Write out again, exactly, the lines below starting at the one with "white cheese: 0 -> 2" and ending at the one with "yellow phone: 0 -> 1".

* **PROVIDED DATA**:

········

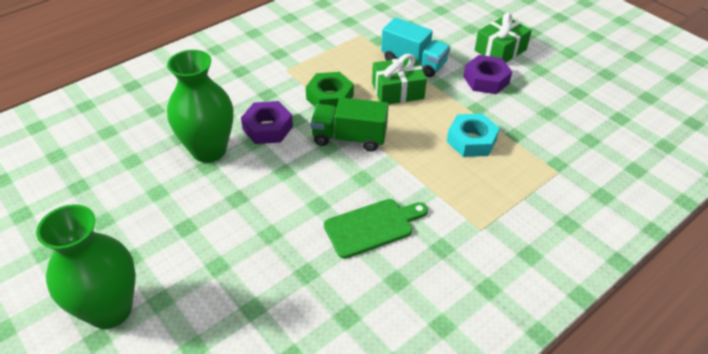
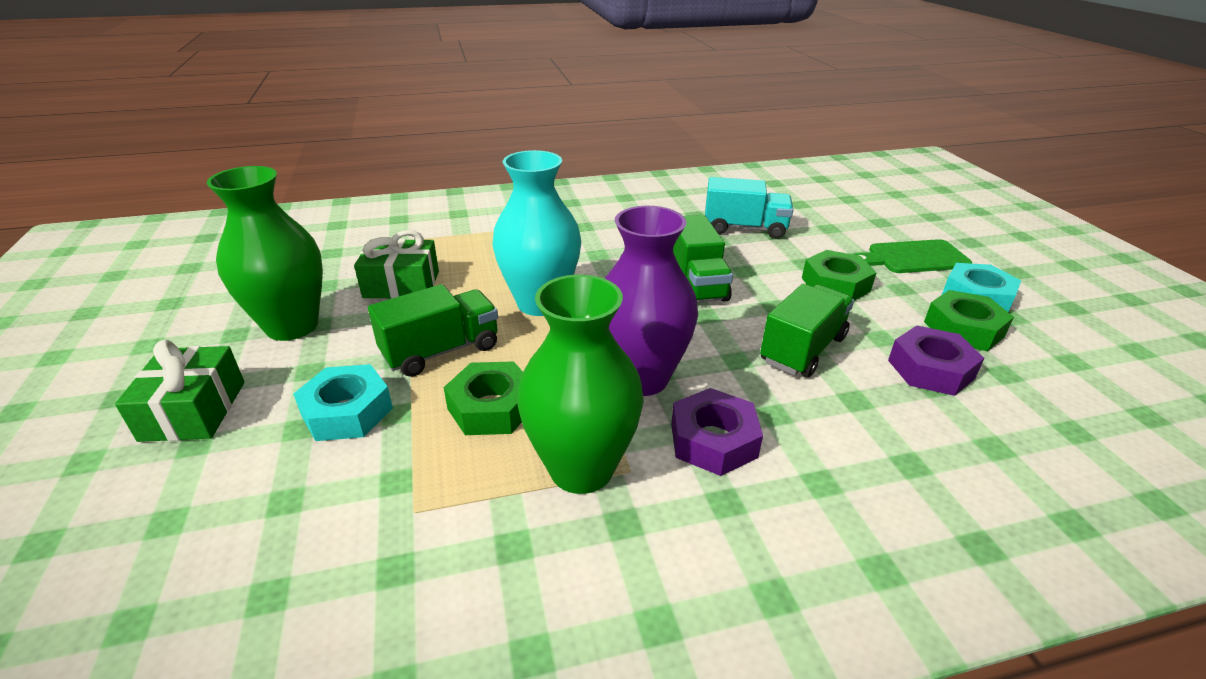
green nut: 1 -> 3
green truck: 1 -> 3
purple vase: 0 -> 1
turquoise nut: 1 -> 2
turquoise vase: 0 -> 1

········

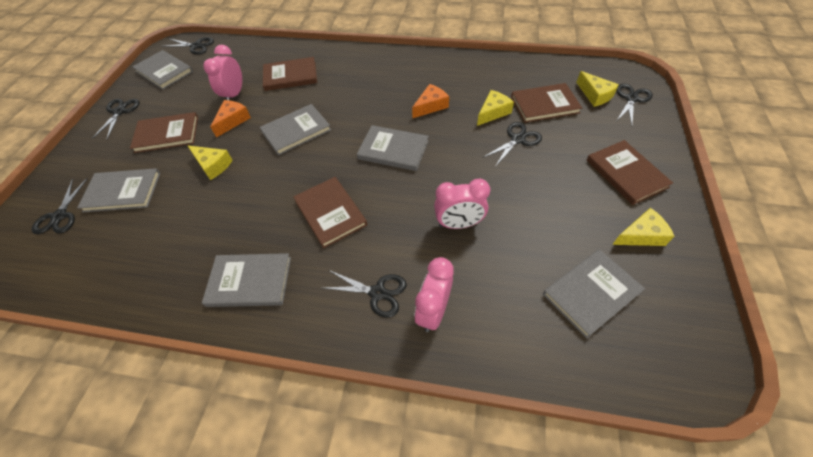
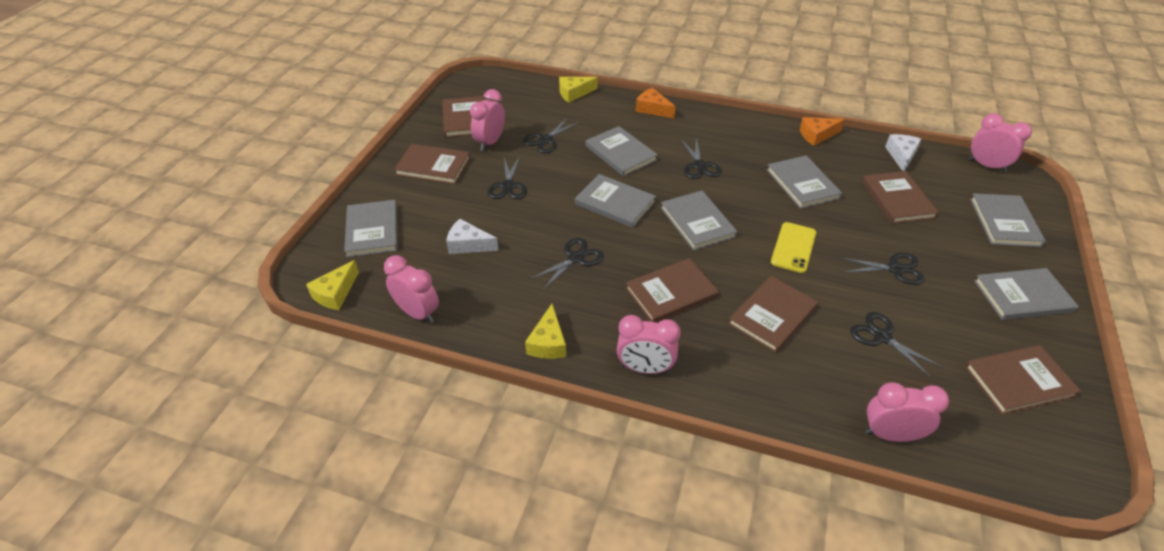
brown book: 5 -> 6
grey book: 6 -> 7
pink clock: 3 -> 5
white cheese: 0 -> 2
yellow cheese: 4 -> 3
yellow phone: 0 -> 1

········

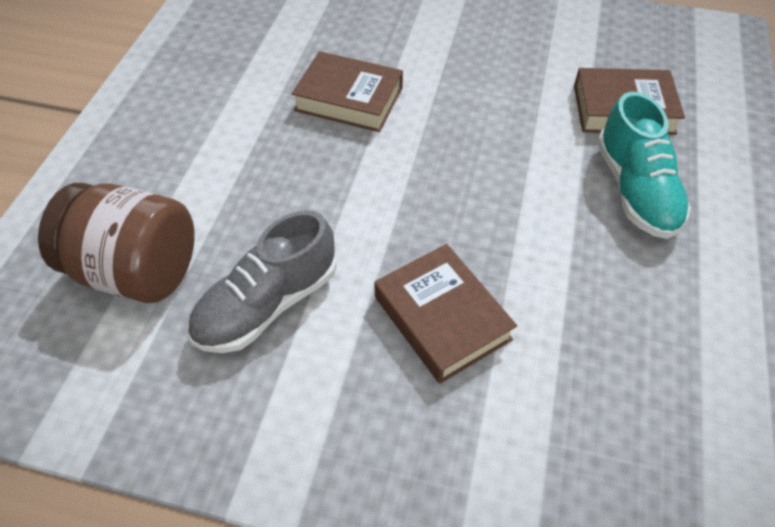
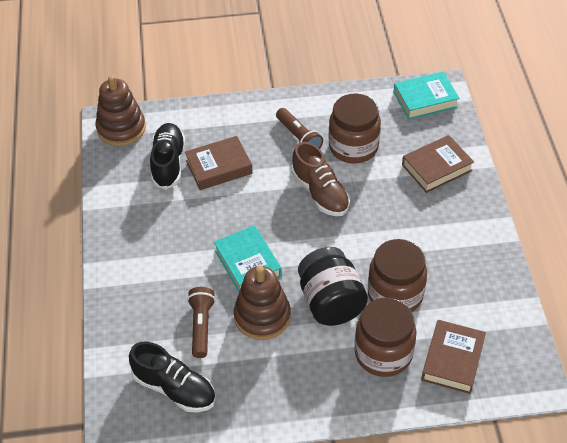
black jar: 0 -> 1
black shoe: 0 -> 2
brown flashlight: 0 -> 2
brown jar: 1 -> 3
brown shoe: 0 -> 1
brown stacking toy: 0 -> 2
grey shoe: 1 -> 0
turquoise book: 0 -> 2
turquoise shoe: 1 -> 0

········

* **OUTPUT BELOW**:
white cheese: 0 -> 2
yellow cheese: 4 -> 3
yellow phone: 0 -> 1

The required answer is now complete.